_The task_: Go to the line containing "red plate I2 level 2 -> none" in the listing below. Output that line and each later one exactly.

--- Available records ---

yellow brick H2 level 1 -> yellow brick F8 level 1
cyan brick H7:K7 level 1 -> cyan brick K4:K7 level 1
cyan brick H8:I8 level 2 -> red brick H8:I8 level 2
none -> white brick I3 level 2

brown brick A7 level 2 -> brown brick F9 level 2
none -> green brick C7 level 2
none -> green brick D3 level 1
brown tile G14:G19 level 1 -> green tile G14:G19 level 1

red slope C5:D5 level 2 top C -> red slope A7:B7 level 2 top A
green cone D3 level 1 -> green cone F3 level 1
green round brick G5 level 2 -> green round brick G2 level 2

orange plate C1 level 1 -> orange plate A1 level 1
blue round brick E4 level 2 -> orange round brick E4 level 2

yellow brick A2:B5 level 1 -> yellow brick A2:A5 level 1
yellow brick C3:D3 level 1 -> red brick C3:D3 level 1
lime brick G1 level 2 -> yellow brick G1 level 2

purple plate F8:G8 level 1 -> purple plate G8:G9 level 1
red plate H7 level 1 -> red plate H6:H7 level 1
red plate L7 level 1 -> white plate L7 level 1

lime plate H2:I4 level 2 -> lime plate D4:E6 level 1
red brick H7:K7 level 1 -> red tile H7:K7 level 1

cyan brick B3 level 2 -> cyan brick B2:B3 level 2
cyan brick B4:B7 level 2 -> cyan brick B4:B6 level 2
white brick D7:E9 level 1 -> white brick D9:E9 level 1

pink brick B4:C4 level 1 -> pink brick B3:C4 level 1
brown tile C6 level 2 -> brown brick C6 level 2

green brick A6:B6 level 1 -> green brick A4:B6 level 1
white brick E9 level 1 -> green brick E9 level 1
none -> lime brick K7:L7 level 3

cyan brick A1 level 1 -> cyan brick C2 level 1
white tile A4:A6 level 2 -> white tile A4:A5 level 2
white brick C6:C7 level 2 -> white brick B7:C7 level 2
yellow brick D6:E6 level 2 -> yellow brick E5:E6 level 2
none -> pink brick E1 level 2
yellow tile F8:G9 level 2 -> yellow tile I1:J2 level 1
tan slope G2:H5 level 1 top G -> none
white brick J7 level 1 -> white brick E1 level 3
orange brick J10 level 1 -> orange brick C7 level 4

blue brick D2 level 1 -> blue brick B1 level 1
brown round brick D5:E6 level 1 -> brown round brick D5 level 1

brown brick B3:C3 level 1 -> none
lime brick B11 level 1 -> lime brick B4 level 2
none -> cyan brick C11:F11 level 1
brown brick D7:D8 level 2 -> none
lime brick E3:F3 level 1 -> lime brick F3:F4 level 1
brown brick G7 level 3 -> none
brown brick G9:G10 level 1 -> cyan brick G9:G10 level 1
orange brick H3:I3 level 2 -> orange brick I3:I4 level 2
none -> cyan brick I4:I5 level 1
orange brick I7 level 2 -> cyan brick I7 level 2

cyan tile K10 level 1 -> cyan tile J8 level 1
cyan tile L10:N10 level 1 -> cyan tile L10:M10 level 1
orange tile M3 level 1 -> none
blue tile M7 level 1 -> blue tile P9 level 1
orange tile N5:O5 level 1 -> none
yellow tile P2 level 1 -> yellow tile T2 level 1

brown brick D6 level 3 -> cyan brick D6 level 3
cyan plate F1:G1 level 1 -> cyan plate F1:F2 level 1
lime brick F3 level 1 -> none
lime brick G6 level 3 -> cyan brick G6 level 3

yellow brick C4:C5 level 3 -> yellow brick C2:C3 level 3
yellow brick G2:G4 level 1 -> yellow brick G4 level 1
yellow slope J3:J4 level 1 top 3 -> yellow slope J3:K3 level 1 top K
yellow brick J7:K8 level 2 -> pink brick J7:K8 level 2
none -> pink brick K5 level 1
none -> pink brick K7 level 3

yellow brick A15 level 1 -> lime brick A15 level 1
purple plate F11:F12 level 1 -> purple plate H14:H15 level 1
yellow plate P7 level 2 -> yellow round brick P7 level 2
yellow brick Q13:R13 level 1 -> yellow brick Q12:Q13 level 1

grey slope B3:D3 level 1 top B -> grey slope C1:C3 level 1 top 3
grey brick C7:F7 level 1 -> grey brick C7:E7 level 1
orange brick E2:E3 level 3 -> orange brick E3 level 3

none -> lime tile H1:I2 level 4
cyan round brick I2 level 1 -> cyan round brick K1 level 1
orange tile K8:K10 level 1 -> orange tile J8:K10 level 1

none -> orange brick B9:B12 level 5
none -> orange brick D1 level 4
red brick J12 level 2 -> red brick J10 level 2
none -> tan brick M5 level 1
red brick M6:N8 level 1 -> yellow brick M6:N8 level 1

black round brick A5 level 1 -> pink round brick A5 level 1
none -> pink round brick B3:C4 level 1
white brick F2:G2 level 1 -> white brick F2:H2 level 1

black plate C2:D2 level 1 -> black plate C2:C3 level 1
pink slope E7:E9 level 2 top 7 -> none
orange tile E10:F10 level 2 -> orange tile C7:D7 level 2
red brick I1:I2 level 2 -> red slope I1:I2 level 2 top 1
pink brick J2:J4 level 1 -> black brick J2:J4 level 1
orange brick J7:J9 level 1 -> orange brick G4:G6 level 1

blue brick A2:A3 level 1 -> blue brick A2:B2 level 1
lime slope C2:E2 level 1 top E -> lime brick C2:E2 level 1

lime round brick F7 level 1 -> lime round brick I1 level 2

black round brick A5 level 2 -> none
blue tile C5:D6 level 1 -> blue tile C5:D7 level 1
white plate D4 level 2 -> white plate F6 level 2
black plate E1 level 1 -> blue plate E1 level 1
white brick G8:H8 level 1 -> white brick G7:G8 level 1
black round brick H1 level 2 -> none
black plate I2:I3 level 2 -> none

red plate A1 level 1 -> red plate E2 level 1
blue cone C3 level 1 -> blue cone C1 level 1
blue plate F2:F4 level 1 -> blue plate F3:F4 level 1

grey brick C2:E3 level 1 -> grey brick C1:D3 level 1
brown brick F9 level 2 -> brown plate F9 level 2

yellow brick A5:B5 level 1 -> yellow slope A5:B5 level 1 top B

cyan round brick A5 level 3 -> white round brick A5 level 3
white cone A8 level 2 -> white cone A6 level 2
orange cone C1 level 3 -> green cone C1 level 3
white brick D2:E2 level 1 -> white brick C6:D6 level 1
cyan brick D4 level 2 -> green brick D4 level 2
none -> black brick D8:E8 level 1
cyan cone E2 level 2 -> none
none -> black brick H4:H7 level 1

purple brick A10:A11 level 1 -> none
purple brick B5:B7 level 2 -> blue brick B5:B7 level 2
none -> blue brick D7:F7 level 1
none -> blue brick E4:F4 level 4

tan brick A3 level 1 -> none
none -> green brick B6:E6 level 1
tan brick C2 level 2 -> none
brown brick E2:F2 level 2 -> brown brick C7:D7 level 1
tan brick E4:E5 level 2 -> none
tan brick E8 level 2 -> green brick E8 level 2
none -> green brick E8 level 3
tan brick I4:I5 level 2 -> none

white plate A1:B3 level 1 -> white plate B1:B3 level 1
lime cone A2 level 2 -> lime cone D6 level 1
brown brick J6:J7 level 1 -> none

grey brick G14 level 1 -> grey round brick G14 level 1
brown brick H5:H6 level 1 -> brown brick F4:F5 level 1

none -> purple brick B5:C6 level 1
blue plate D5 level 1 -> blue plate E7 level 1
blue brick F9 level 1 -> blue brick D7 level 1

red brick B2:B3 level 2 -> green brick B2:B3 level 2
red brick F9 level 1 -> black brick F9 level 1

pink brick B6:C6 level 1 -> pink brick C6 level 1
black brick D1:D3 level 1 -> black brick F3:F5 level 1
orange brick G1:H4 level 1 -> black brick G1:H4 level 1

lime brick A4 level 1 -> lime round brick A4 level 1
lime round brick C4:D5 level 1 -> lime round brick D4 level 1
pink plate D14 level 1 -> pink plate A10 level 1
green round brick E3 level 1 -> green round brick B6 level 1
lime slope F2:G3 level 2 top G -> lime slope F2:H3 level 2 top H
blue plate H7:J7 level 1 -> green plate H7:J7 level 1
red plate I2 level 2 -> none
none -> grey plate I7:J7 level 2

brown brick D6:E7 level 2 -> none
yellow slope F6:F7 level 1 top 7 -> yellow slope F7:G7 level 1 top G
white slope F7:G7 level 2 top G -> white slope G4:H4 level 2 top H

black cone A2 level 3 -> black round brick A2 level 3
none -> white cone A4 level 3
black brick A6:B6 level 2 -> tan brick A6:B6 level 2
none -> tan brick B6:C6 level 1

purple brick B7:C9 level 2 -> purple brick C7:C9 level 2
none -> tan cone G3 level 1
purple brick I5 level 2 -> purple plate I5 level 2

---

_Answer to this exercise_:
red plate I2 level 2 -> none
none -> grey plate I7:J7 level 2

brown brick D6:E7 level 2 -> none
yellow slope F6:F7 level 1 top 7 -> yellow slope F7:G7 level 1 top G
white slope F7:G7 level 2 top G -> white slope G4:H4 level 2 top H

black cone A2 level 3 -> black round brick A2 level 3
none -> white cone A4 level 3
black brick A6:B6 level 2 -> tan brick A6:B6 level 2
none -> tan brick B6:C6 level 1

purple brick B7:C9 level 2 -> purple brick C7:C9 level 2
none -> tan cone G3 level 1
purple brick I5 level 2 -> purple plate I5 level 2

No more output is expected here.